Problem:
Review the material line by line. Identify and copy every line that contains the string "degrees".

Records shown:

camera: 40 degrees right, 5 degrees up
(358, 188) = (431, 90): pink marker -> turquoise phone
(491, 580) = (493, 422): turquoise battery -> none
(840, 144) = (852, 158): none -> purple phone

---

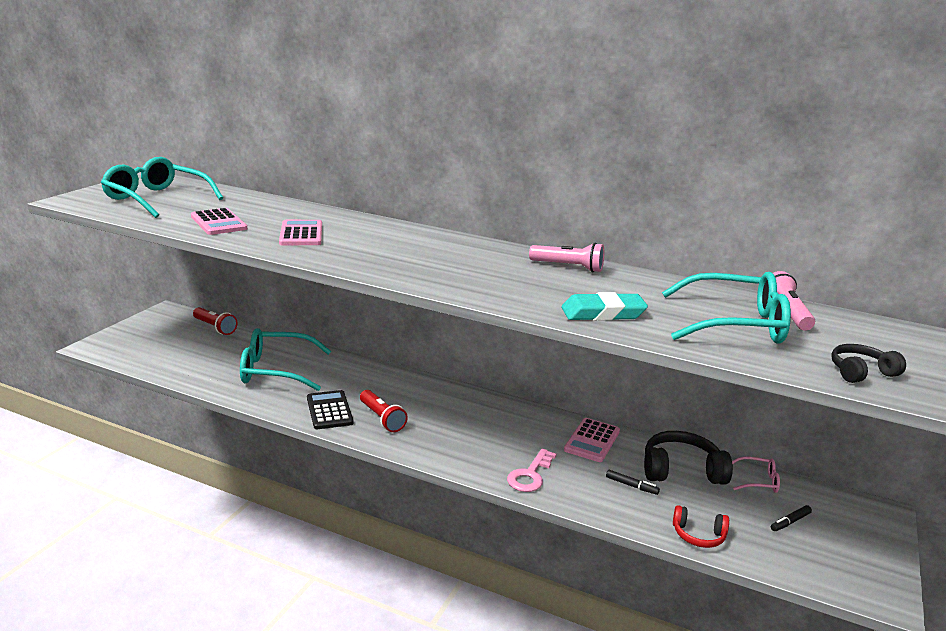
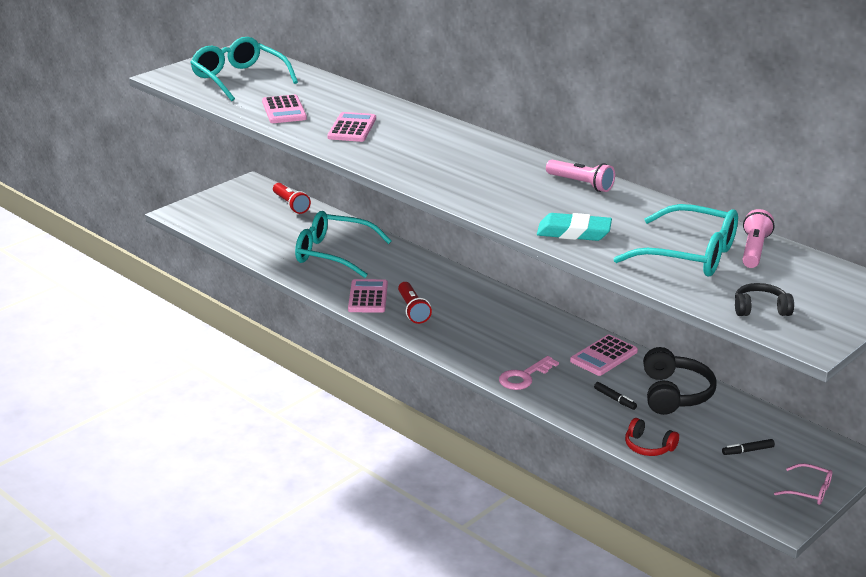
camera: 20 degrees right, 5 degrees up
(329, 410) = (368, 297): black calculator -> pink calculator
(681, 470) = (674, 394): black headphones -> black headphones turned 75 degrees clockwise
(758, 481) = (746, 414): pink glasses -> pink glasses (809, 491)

==

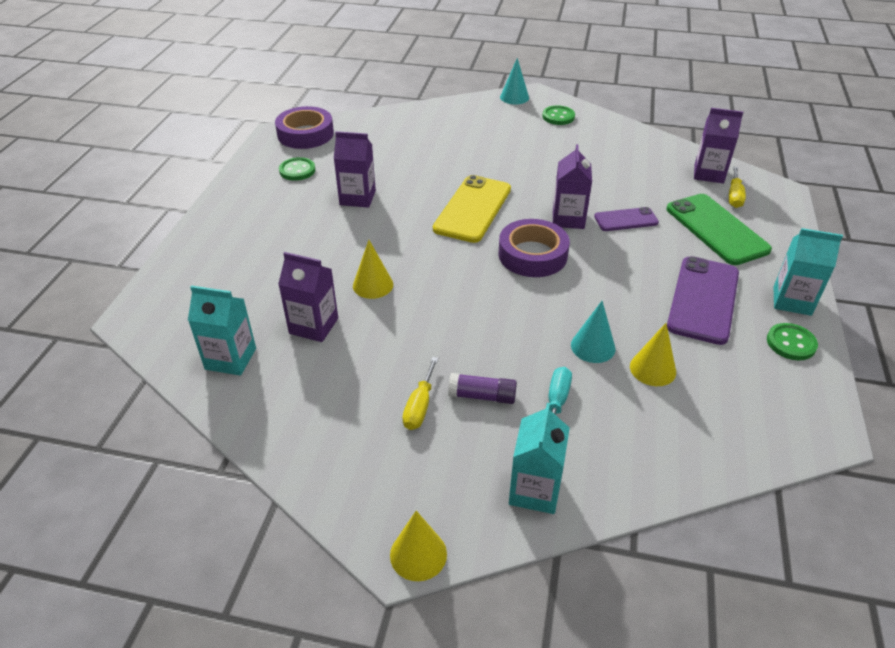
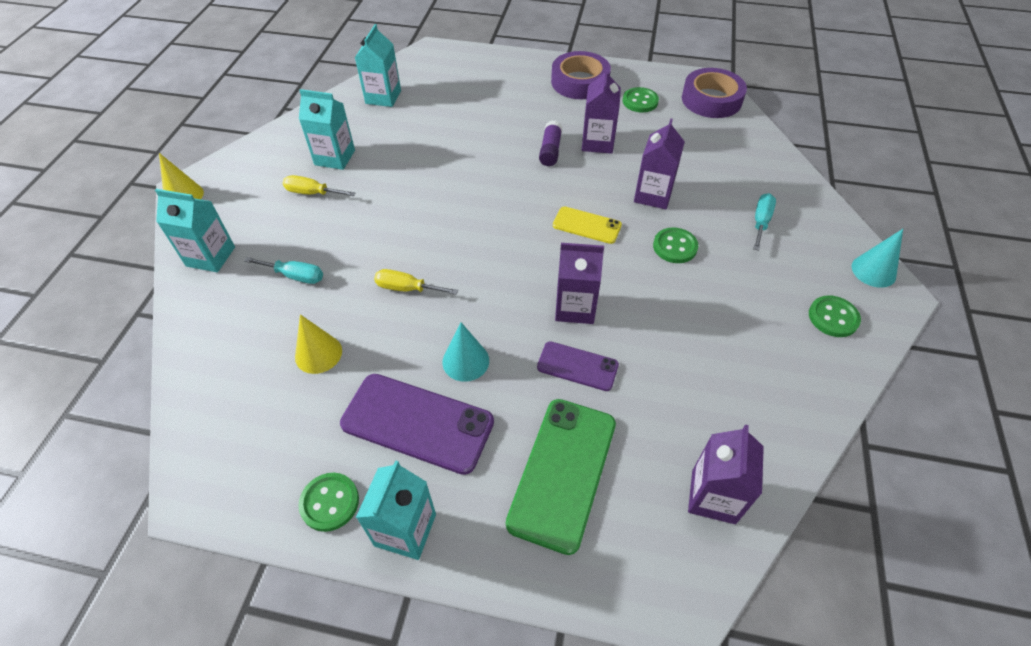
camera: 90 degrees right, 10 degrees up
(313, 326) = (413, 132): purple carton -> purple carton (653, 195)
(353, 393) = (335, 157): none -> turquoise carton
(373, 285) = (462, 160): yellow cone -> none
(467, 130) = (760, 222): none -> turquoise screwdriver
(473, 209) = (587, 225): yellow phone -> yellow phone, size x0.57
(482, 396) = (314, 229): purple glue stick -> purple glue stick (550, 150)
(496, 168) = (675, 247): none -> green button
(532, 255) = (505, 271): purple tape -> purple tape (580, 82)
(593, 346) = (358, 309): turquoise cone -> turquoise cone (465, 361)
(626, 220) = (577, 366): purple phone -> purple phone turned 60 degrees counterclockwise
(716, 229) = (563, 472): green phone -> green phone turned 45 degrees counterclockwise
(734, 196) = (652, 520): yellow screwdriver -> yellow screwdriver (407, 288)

Solution to the exercise:
camera: 40 degrees right, 5 degrees up
camera: 20 degrees right, 5 degrees up
(681, 470) = (674, 394): black headphones -> black headphones turned 75 degrees clockwise
camera: 90 degrees right, 10 degrees up
(626, 220) = (577, 366): purple phone -> purple phone turned 60 degrees counterclockwise
(716, 229) = (563, 472): green phone -> green phone turned 45 degrees counterclockwise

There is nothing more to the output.